Start of ENTRIES SHOWN

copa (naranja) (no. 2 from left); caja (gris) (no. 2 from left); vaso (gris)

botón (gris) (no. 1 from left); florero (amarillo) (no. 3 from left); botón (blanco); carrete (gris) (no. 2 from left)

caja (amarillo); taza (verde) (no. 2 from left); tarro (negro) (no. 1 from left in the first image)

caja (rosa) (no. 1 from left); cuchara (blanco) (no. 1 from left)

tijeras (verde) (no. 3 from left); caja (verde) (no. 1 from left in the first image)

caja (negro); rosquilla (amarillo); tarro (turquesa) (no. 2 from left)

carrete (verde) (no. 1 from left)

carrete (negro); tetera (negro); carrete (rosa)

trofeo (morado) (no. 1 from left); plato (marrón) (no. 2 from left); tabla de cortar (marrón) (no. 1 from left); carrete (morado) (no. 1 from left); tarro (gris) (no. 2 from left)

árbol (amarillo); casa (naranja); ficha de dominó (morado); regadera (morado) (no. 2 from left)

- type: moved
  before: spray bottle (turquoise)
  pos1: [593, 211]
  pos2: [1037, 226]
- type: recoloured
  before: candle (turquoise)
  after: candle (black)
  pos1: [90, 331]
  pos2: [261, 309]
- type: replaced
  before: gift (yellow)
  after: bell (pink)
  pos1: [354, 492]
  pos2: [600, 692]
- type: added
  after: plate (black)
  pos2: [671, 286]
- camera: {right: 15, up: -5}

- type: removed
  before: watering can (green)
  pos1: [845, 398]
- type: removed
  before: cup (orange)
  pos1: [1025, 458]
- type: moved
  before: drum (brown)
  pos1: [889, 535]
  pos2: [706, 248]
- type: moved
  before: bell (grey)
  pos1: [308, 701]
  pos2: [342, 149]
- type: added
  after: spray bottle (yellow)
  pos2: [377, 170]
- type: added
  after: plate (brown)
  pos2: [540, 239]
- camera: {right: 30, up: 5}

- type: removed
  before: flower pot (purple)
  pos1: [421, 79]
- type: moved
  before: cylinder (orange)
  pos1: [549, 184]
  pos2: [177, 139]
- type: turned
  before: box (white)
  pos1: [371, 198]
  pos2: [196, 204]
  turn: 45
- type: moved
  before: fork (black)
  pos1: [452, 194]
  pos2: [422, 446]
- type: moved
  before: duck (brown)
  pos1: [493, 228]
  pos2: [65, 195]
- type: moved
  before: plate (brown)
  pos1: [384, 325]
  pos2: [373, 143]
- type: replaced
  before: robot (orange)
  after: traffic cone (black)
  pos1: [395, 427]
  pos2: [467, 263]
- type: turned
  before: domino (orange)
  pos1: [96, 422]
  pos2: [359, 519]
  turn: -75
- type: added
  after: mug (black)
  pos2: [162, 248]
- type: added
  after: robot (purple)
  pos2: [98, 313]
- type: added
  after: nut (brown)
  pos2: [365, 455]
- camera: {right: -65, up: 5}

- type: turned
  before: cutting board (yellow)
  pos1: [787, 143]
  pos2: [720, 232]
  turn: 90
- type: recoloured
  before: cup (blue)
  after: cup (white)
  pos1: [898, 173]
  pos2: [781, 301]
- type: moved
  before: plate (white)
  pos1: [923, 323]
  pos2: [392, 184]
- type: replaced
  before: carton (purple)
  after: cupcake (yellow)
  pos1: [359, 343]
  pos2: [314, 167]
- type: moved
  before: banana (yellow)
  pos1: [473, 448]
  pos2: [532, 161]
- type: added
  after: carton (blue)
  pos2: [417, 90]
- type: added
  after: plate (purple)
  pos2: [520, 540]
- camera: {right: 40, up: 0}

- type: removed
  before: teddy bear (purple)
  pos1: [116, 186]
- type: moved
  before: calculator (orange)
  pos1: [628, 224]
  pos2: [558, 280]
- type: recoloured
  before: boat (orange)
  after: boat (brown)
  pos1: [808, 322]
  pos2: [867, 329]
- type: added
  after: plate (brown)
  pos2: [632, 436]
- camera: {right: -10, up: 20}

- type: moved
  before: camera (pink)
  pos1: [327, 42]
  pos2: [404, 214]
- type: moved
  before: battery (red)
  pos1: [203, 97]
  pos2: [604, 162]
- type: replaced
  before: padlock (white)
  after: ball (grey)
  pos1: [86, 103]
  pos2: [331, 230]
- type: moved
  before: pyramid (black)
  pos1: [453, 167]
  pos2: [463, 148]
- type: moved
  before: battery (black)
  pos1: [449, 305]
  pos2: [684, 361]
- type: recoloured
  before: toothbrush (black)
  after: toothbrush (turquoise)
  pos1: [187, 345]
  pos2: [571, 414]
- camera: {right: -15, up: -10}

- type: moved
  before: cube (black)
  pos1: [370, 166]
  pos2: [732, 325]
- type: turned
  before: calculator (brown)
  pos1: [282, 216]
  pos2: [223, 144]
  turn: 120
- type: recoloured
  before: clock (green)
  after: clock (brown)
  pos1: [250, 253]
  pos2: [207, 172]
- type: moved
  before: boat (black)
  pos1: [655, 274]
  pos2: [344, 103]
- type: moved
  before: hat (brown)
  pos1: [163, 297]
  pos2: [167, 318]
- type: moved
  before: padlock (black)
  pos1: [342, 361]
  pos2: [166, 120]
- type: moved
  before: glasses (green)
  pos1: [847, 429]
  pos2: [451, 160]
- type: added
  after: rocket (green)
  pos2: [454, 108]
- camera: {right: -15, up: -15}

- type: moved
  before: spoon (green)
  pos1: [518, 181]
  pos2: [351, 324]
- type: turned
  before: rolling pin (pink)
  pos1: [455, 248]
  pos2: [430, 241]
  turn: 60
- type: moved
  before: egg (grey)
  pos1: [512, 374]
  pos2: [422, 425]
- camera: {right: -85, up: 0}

End of ENTRIES SHOWN

Would you reproduce the full listing without changing a single word?

● **TASK OUTPUT**:
copa (naranja) (no. 2 from left); caja (gris) (no. 2 from left); vaso (gris)

botón (gris) (no. 1 from left); florero (amarillo) (no. 3 from left); botón (blanco); carrete (gris) (no. 2 from left)

caja (amarillo); taza (verde) (no. 2 from left); tarro (negro) (no. 1 from left in the first image)

caja (rosa) (no. 1 from left); cuchara (blanco) (no. 1 from left)

tijeras (verde) (no. 3 from left); caja (verde) (no. 1 from left in the first image)

caja (negro); rosquilla (amarillo); tarro (turquesa) (no. 2 from left)

carrete (verde) (no. 1 from left)

carrete (negro); tetera (negro); carrete (rosa)

trofeo (morado) (no. 1 from left); plato (marrón) (no. 2 from left); tabla de cortar (marrón) (no. 1 from left); carrete (morado) (no. 1 from left); tarro (gris) (no. 2 from left)

árbol (amarillo); casa (naranja); ficha de dominó (morado); regadera (morado) (no. 2 from left)

- type: moved
  before: spray bottle (turquoise)
  pos1: [593, 211]
  pos2: [1037, 226]
- type: recoloured
  before: candle (turquoise)
  after: candle (black)
  pos1: [90, 331]
  pos2: [261, 309]
- type: replaced
  before: gift (yellow)
  after: bell (pink)
  pos1: [354, 492]
  pos2: [600, 692]
- type: added
  after: plate (black)
  pos2: [671, 286]
- camera: {right: 15, up: -5}

- type: removed
  before: watering can (green)
  pos1: [845, 398]
- type: removed
  before: cup (orange)
  pos1: [1025, 458]
- type: moved
  before: drum (brown)
  pos1: [889, 535]
  pos2: [706, 248]
- type: moved
  before: bell (grey)
  pos1: [308, 701]
  pos2: [342, 149]
- type: added
  after: spray bottle (yellow)
  pos2: [377, 170]
- type: added
  after: plate (brown)
  pos2: [540, 239]
- camera: {right: 30, up: 5}

- type: removed
  before: flower pot (purple)
  pos1: [421, 79]
- type: moved
  before: cylinder (orange)
  pos1: [549, 184]
  pos2: [177, 139]
- type: turned
  before: box (white)
  pos1: [371, 198]
  pos2: [196, 204]
  turn: 45
- type: moved
  before: fork (black)
  pos1: [452, 194]
  pos2: [422, 446]
- type: moved
  before: duck (brown)
  pos1: [493, 228]
  pos2: [65, 195]
- type: moved
  before: plate (brown)
  pos1: [384, 325]
  pos2: [373, 143]
- type: replaced
  before: robot (orange)
  after: traffic cone (black)
  pos1: [395, 427]
  pos2: [467, 263]
- type: turned
  before: domino (orange)
  pos1: [96, 422]
  pos2: [359, 519]
  turn: -75
- type: added
  after: mug (black)
  pos2: [162, 248]
- type: added
  after: robot (purple)
  pos2: [98, 313]
- type: added
  after: nut (brown)
  pos2: [365, 455]
- camera: {right: -65, up: 5}

- type: turned
  before: cutting board (yellow)
  pos1: [787, 143]
  pos2: [720, 232]
  turn: 90
- type: recoloured
  before: cup (blue)
  after: cup (white)
  pos1: [898, 173]
  pos2: [781, 301]
- type: moved
  before: plate (white)
  pos1: [923, 323]
  pos2: [392, 184]
- type: replaced
  before: carton (purple)
  after: cupcake (yellow)
  pos1: [359, 343]
  pos2: [314, 167]
- type: moved
  before: banana (yellow)
  pos1: [473, 448]
  pos2: [532, 161]
- type: added
  after: carton (blue)
  pos2: [417, 90]
- type: added
  after: plate (purple)
  pos2: [520, 540]
- camera: {right: 40, up: 0}

- type: removed
  before: teddy bear (purple)
  pos1: [116, 186]
- type: moved
  before: calculator (orange)
  pos1: [628, 224]
  pos2: [558, 280]
- type: recoloured
  before: boat (orange)
  after: boat (brown)
  pos1: [808, 322]
  pos2: [867, 329]
- type: added
  after: plate (brown)
  pos2: [632, 436]
- camera: {right: -10, up: 20}

- type: moved
  before: camera (pink)
  pos1: [327, 42]
  pos2: [404, 214]
- type: moved
  before: battery (red)
  pos1: [203, 97]
  pos2: [604, 162]
- type: replaced
  before: padlock (white)
  after: ball (grey)
  pos1: [86, 103]
  pos2: [331, 230]
- type: moved
  before: pyramid (black)
  pos1: [453, 167]
  pos2: [463, 148]
- type: moved
  before: battery (black)
  pos1: [449, 305]
  pos2: [684, 361]
- type: recoloured
  before: toothbrush (black)
  after: toothbrush (turquoise)
  pos1: [187, 345]
  pos2: [571, 414]
- camera: {right: -15, up: -10}

- type: moved
  before: cube (black)
  pos1: [370, 166]
  pos2: [732, 325]
- type: turned
  before: calculator (brown)
  pos1: [282, 216]
  pos2: [223, 144]
  turn: 120
- type: recoloured
  before: clock (green)
  after: clock (brown)
  pos1: [250, 253]
  pos2: [207, 172]
- type: moved
  before: boat (black)
  pos1: [655, 274]
  pos2: [344, 103]
- type: moved
  before: hat (brown)
  pos1: [163, 297]
  pos2: [167, 318]
- type: moved
  before: padlock (black)
  pos1: [342, 361]
  pos2: [166, 120]
- type: moved
  before: glasses (green)
  pos1: [847, 429]
  pos2: [451, 160]
- type: added
  after: rocket (green)
  pos2: [454, 108]
- camera: {right: -15, up: -15}

- type: moved
  before: spoon (green)
  pos1: [518, 181]
  pos2: [351, 324]
- type: turned
  before: rolling pin (pink)
  pos1: [455, 248]
  pos2: [430, 241]
  turn: 60
- type: moved
  before: egg (grey)
  pos1: [512, 374]
  pos2: [422, 425]
- camera: {right: -85, up: 0}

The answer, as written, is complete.